- [WHAT YOU NEED TO DO] All of the data is to be printed exactly, though the images must be left off.

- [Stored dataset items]
#####

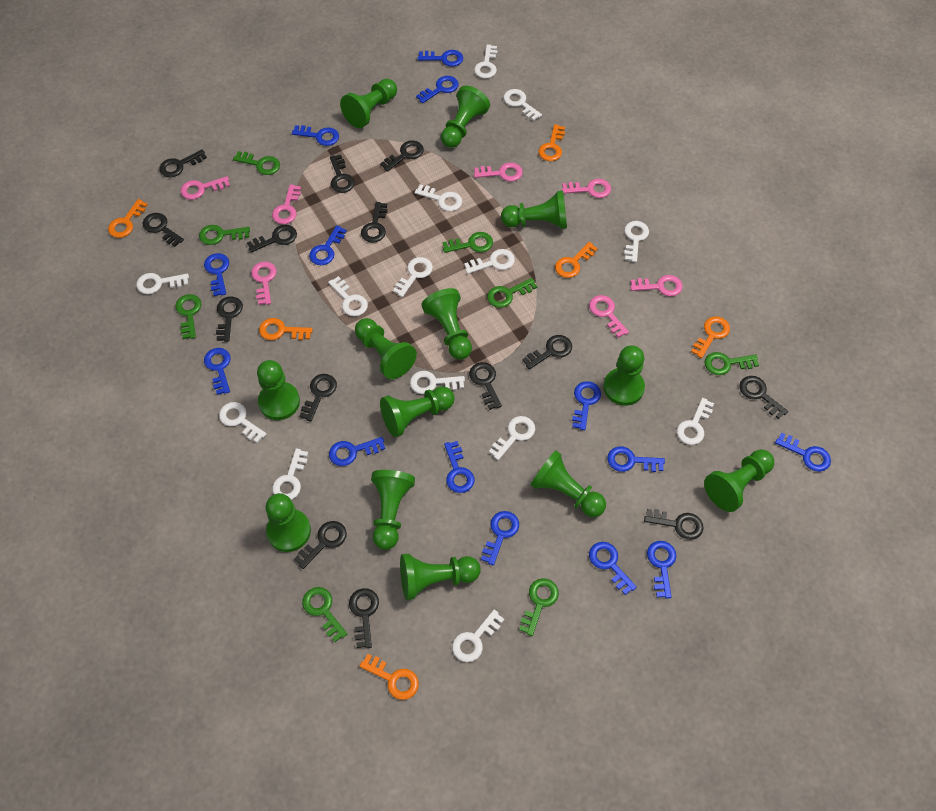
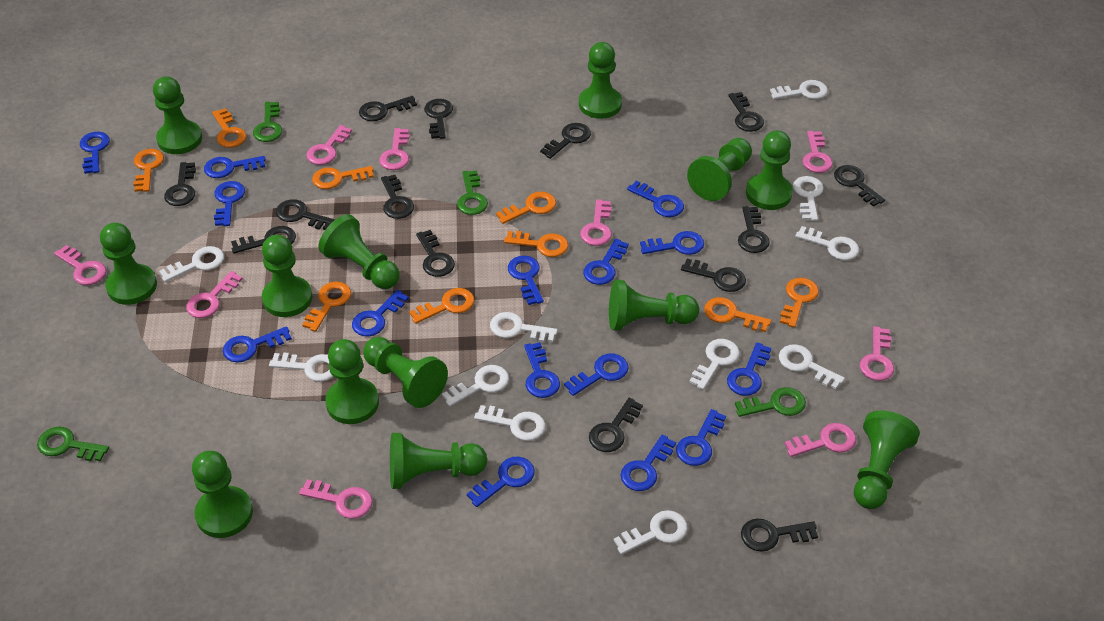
blue key: 14 -> 15
green key: 8 -> 4
orange key: 6 -> 9
pink key: 7 -> 9
white key: 14 -> 11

#####

- [RESULT OF THE EXERCISE]
blue key: 14 -> 15
green key: 8 -> 4
orange key: 6 -> 9
pink key: 7 -> 9
white key: 14 -> 11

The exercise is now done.